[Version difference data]

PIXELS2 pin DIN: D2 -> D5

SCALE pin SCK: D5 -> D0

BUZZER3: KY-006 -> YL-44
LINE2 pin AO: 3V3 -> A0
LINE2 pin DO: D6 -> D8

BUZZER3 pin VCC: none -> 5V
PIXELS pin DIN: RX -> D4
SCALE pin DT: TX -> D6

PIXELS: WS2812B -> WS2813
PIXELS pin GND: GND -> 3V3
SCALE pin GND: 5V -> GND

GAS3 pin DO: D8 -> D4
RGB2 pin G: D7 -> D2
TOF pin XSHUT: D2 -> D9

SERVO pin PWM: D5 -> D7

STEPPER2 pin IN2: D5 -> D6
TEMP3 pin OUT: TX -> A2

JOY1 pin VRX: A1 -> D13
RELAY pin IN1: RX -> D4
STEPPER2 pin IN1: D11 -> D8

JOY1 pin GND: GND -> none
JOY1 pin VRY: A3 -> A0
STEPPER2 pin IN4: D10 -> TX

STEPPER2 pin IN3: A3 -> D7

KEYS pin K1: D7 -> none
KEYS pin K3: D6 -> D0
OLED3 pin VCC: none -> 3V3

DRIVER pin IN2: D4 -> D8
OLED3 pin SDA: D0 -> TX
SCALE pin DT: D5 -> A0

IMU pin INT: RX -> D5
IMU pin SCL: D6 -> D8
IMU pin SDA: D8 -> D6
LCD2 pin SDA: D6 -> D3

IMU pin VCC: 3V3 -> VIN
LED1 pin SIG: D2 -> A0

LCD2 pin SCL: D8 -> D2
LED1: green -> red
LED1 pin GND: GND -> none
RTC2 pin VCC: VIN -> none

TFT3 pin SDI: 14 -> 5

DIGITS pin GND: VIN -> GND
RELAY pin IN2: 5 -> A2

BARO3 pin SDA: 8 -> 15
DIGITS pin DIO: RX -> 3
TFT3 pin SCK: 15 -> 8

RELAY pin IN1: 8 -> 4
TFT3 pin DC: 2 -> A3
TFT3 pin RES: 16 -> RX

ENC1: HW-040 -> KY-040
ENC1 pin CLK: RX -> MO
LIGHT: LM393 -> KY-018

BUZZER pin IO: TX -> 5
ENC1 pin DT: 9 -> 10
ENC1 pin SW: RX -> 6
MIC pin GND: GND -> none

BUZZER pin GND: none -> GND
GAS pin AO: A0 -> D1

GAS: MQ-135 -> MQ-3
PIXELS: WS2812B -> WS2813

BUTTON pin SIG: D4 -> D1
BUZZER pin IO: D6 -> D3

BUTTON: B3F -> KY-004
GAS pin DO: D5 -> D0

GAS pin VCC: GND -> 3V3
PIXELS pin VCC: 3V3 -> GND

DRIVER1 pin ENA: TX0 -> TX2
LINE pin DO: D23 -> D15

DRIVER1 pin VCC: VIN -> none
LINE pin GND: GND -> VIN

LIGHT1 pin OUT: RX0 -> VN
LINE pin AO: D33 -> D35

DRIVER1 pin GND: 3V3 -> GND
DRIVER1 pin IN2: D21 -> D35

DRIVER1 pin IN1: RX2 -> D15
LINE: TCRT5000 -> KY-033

** Instructions to follow **
The task calls for all lines in the entries that hold "none".

** Result of this task **
BUZZER3 pin VCC: none -> 5V
JOY1 pin GND: GND -> none
KEYS pin K1: D7 -> none
OLED3 pin VCC: none -> 3V3
LED1 pin GND: GND -> none
RTC2 pin VCC: VIN -> none
MIC pin GND: GND -> none
BUZZER pin GND: none -> GND
DRIVER1 pin VCC: VIN -> none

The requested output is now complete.